The listing below should be printed exactly, though its pictures must not be.

■ Supplied material:
___

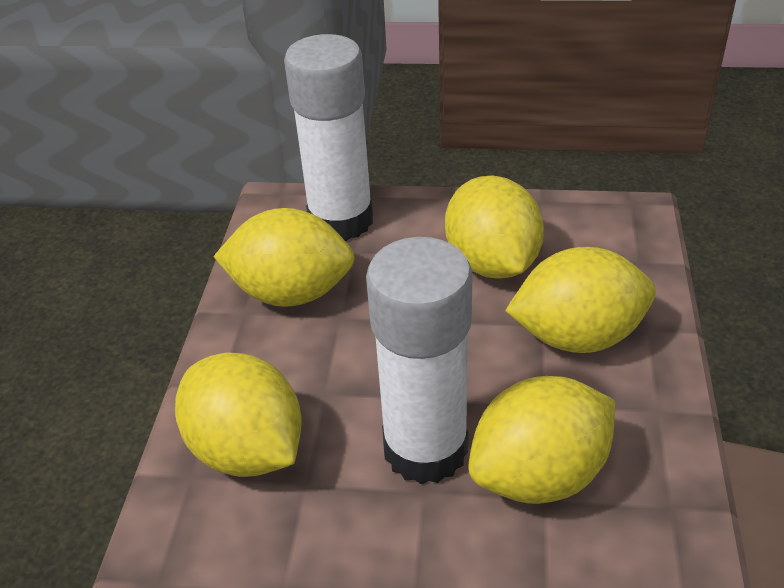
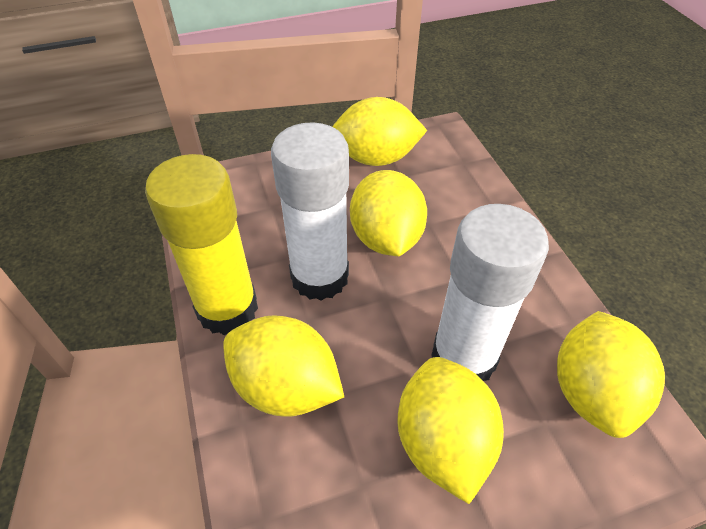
yellow glue stick: 0 -> 1

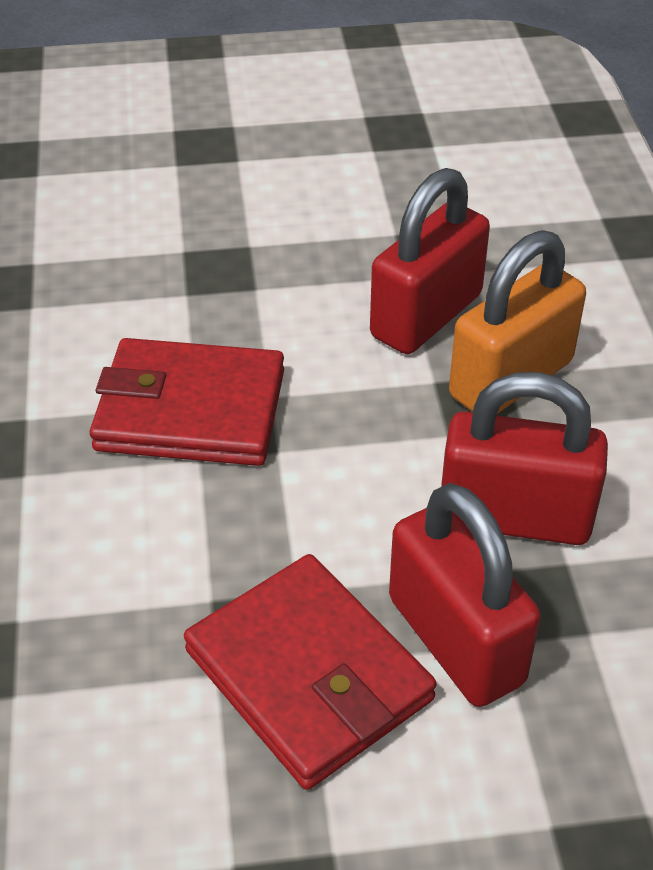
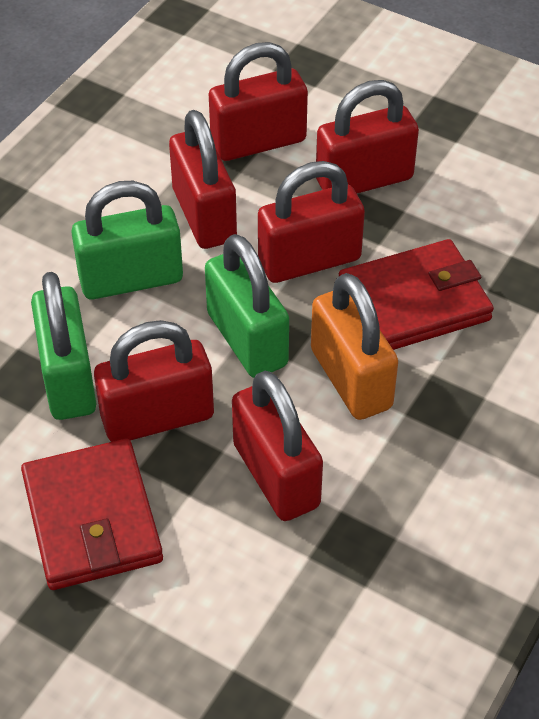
green padlock: 0 -> 3
red padlock: 3 -> 6

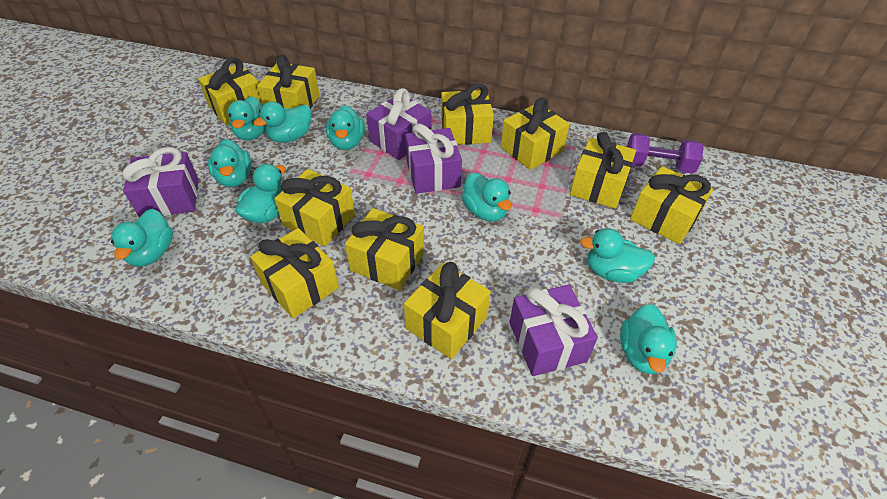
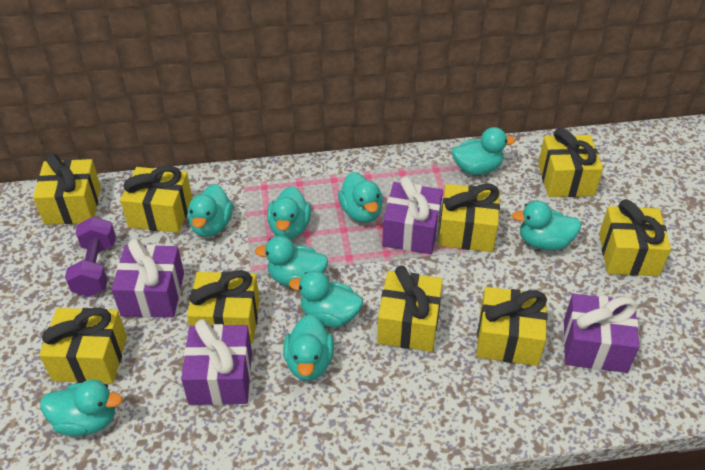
yellow gift: 10 -> 9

___

■ Result:
yellow glue stick: 0 -> 1

green padlock: 0 -> 3
red padlock: 3 -> 6

yellow gift: 10 -> 9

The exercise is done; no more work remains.